***** Records for this exercise *****
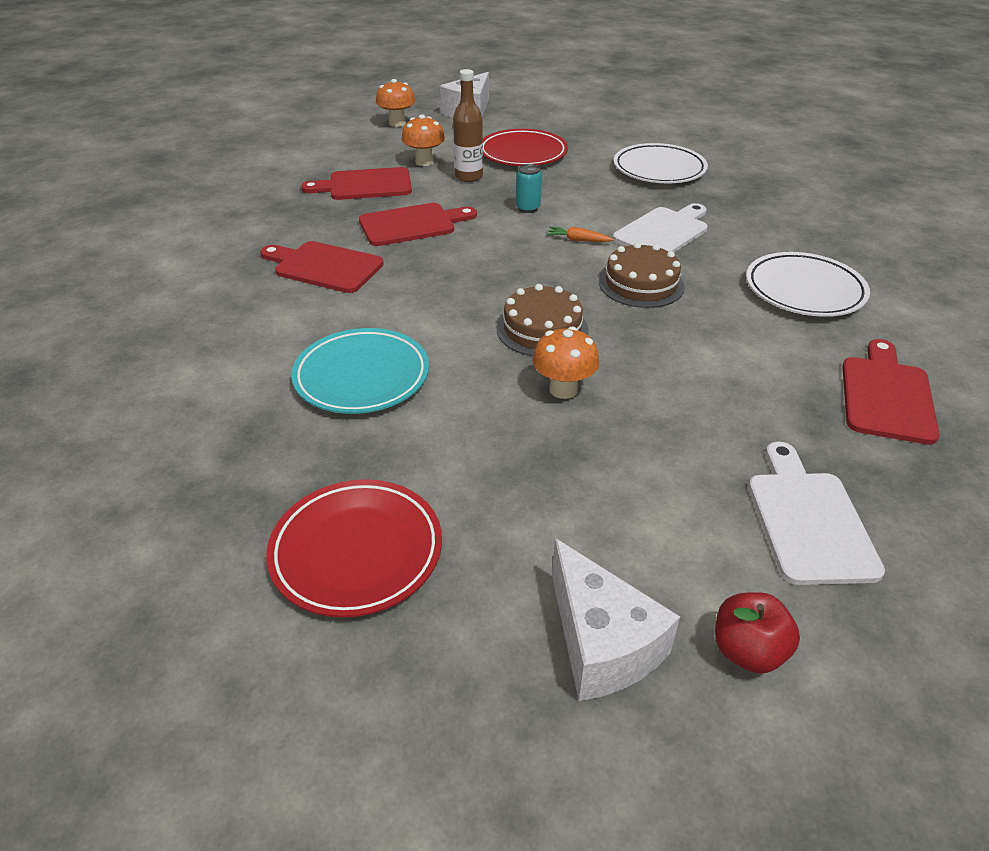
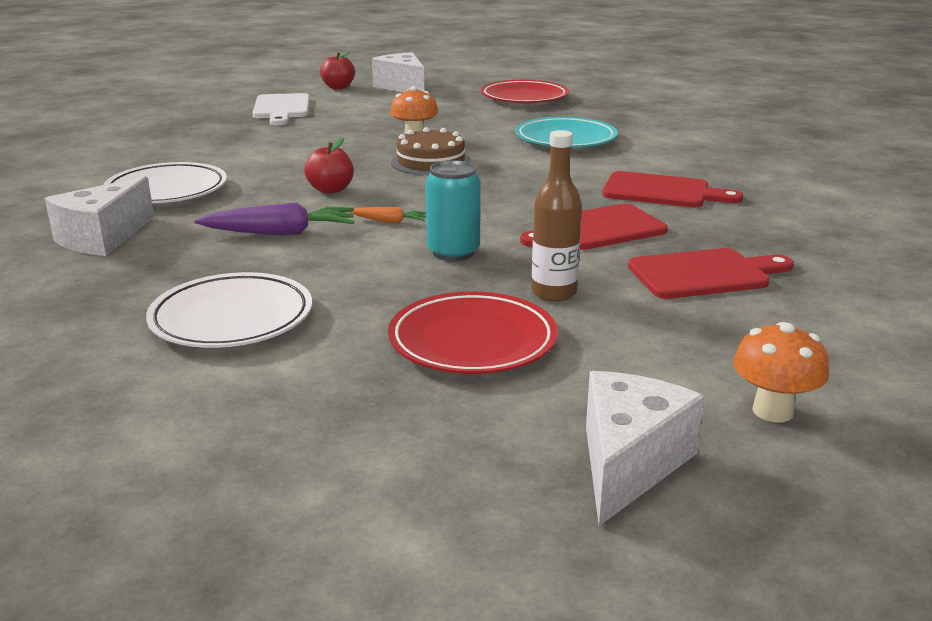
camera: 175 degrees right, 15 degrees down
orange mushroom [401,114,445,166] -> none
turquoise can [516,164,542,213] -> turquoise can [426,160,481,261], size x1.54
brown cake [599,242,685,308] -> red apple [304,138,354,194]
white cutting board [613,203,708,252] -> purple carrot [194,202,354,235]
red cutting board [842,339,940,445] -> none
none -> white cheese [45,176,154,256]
*****
Prompt -> Repeat the lines above precisely and skip every picture.

Output for this exercise ->
camera: 175 degrees right, 15 degrees down
orange mushroom [401,114,445,166] -> none
turquoise can [516,164,542,213] -> turquoise can [426,160,481,261], size x1.54
brown cake [599,242,685,308] -> red apple [304,138,354,194]
white cutting board [613,203,708,252] -> purple carrot [194,202,354,235]
red cutting board [842,339,940,445] -> none
none -> white cheese [45,176,154,256]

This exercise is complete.